EXERCISE OBJECTIVE →
Please copy out all lines of the entries that contain the word "none".

RECORDS PROVIDED →
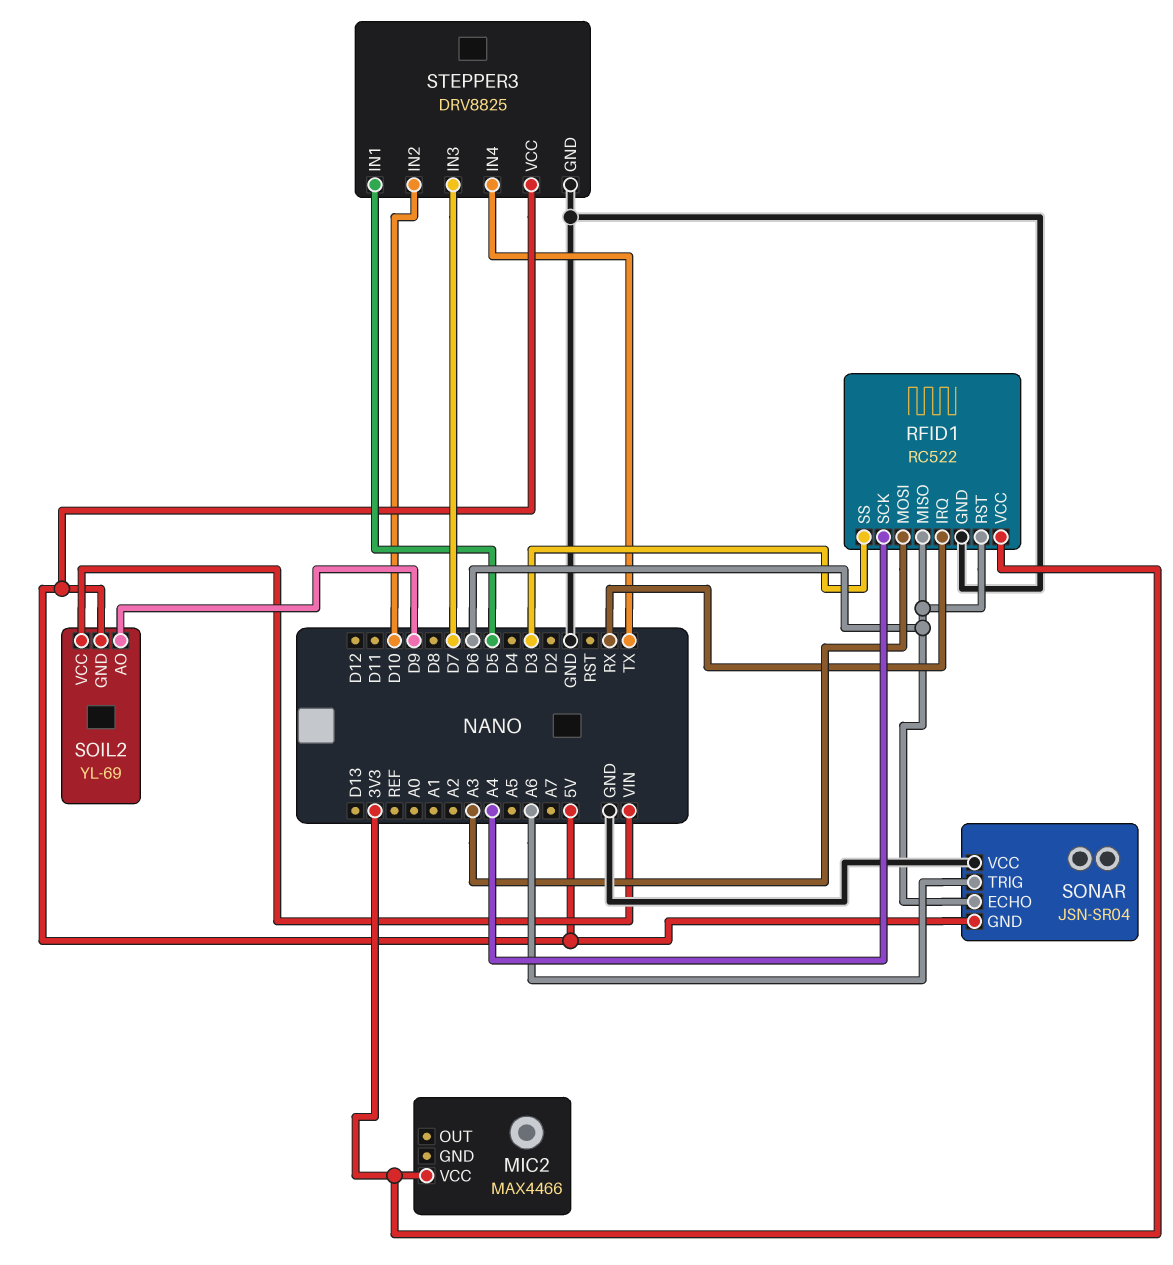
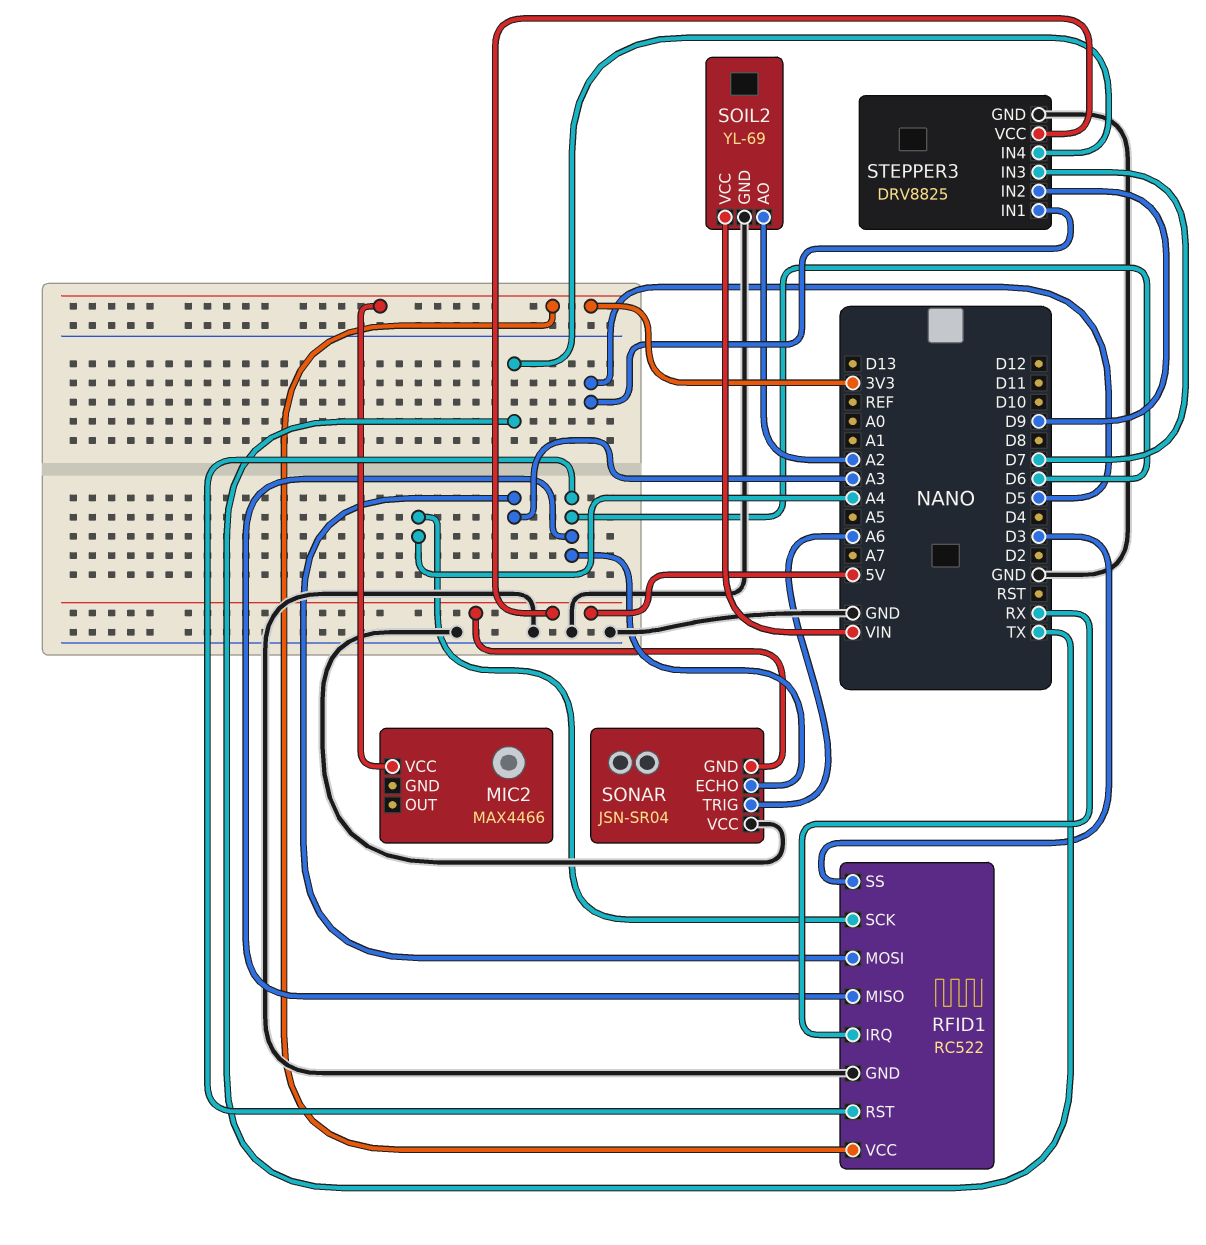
SOIL2 pin AO: D9 -> A2
SOIL2 pin GND: 5V -> GND
STEPPER3 pin IN2: D10 -> D9

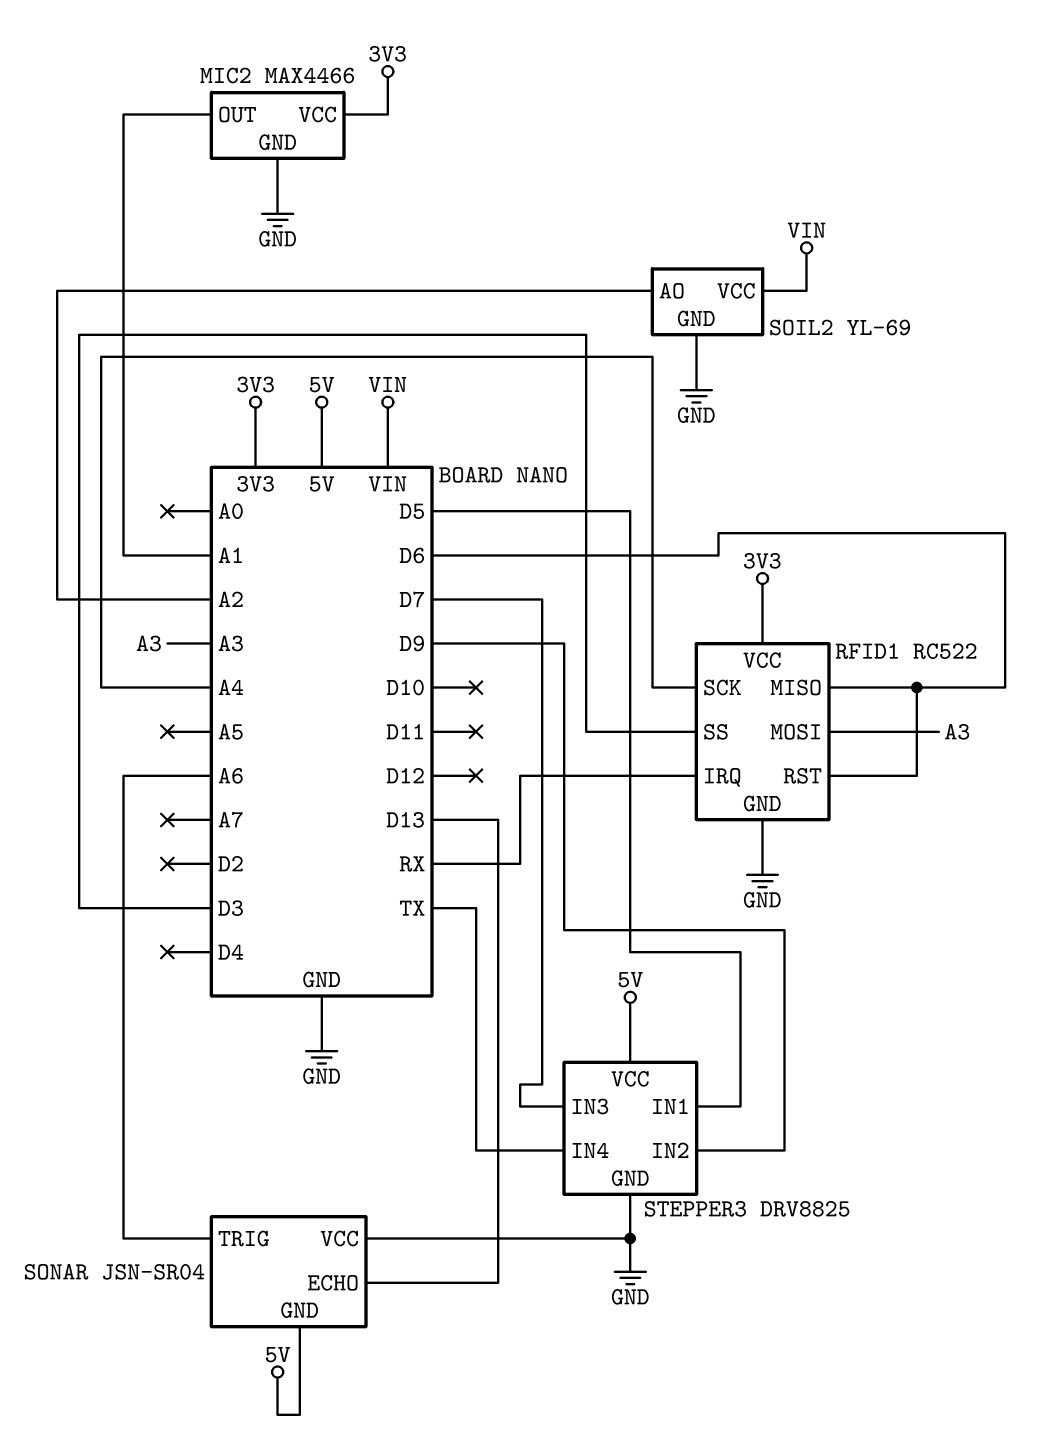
MIC2 pin GND: none -> GND
MIC2 pin OUT: none -> A1
SONAR pin ECHO: D6 -> D13

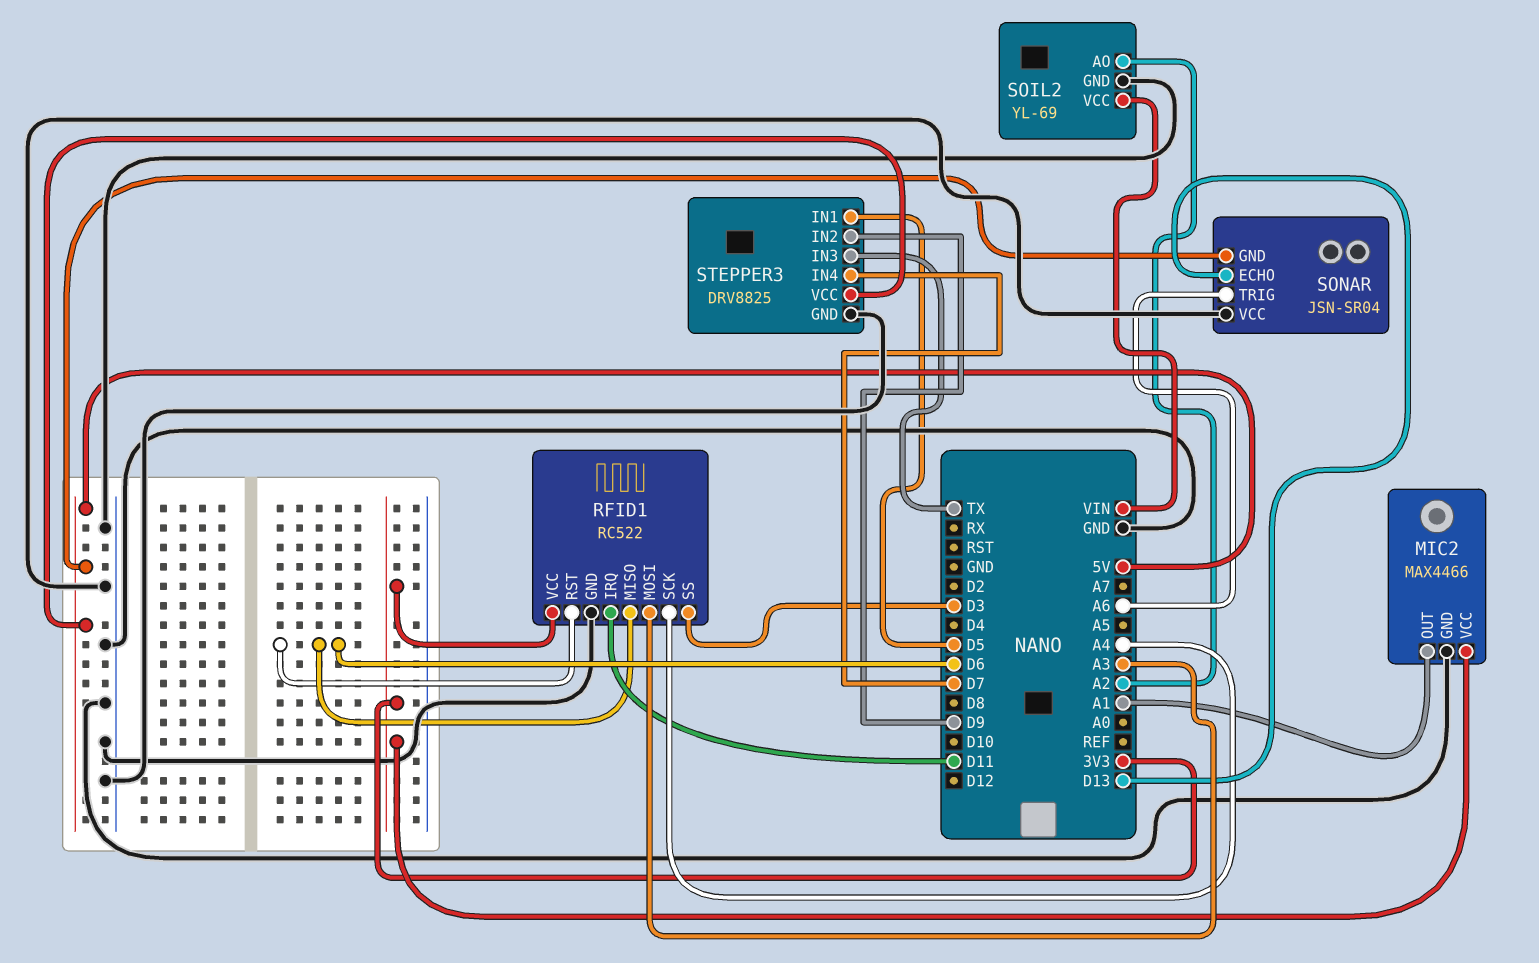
RFID1 pin IRQ: RX -> D11
STEPPER3 pin IN3: D7 -> TX
STEPPER3 pin IN4: TX -> D7

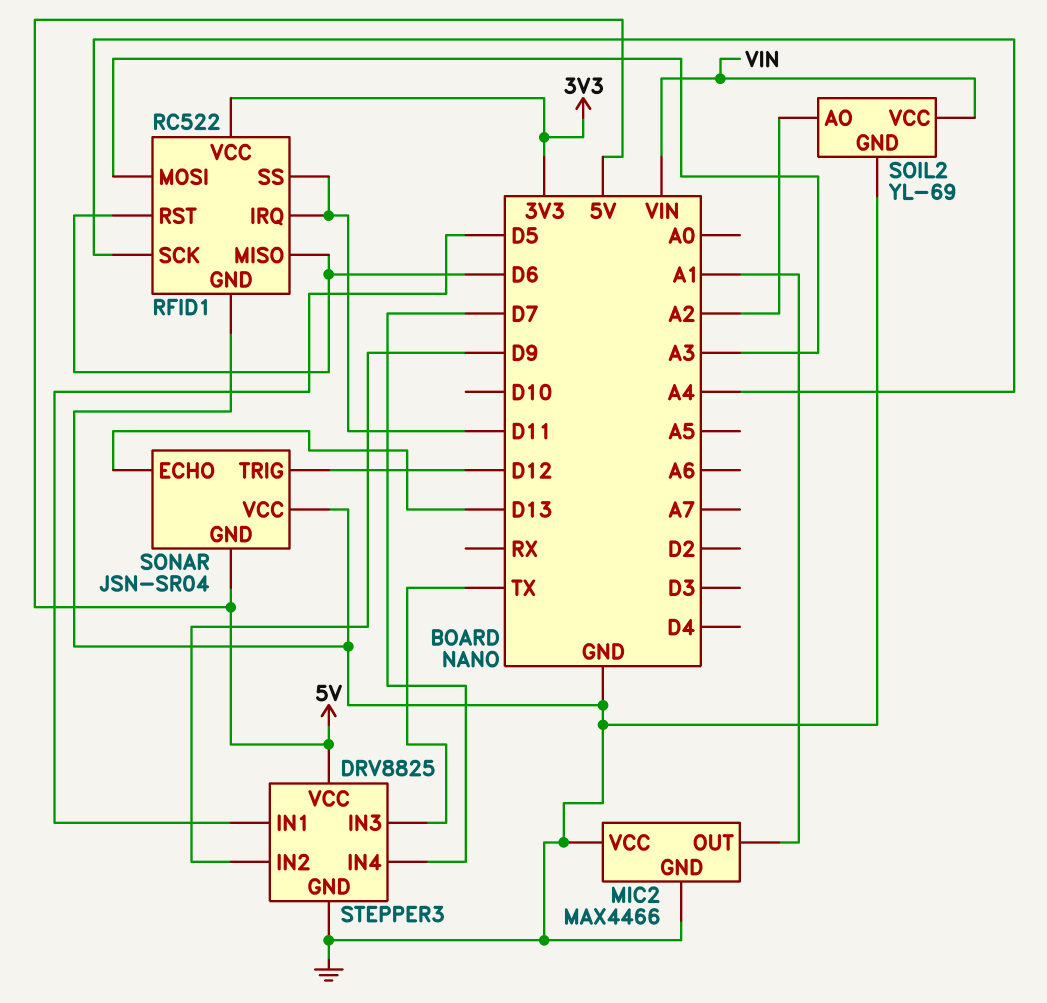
MIC2 pin VCC: 3V3 -> GND
RFID1 pin SS: D3 -> D11
SONAR pin TRIG: A6 -> D12

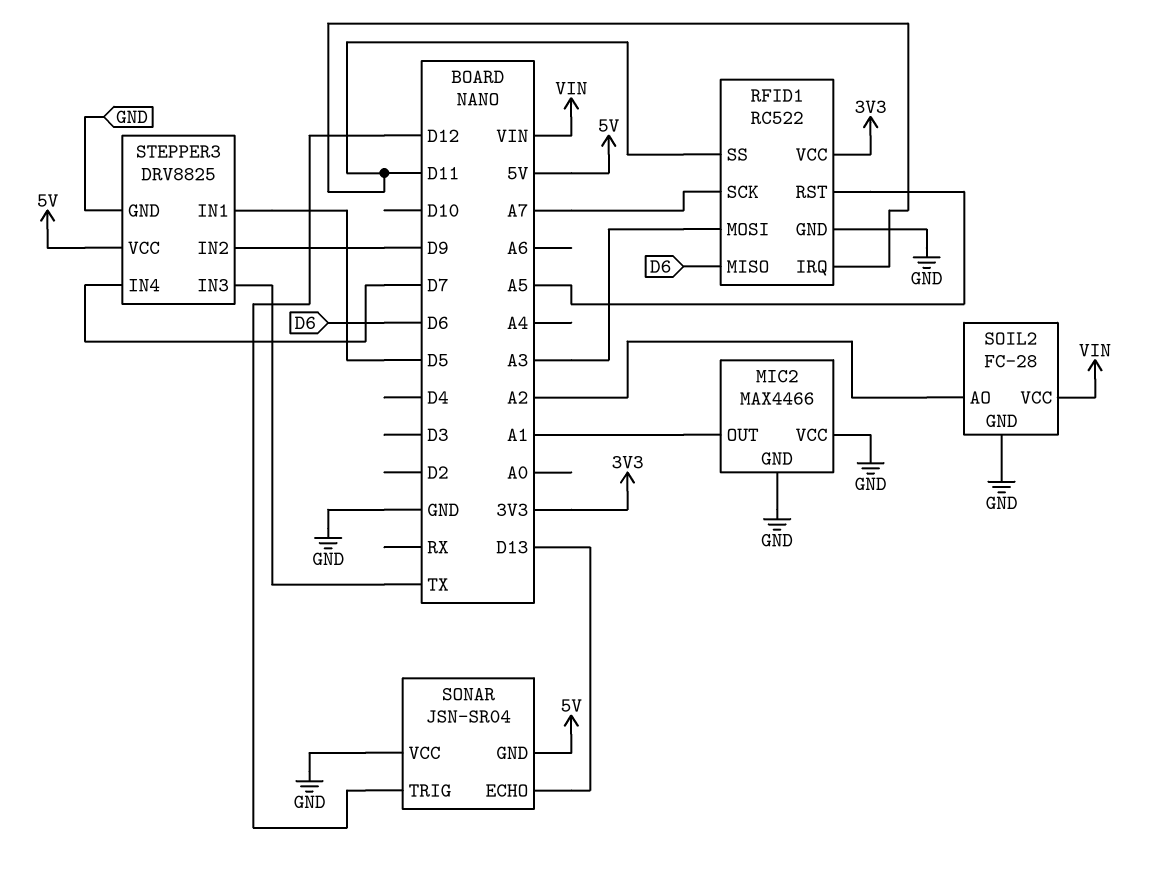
RFID1 pin RST: D6 -> A5
RFID1 pin SCK: A4 -> A7
SOIL2: YL-69 -> FC-28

RESPONSE TO THIS EXERCISE →
MIC2 pin GND: none -> GND
MIC2 pin OUT: none -> A1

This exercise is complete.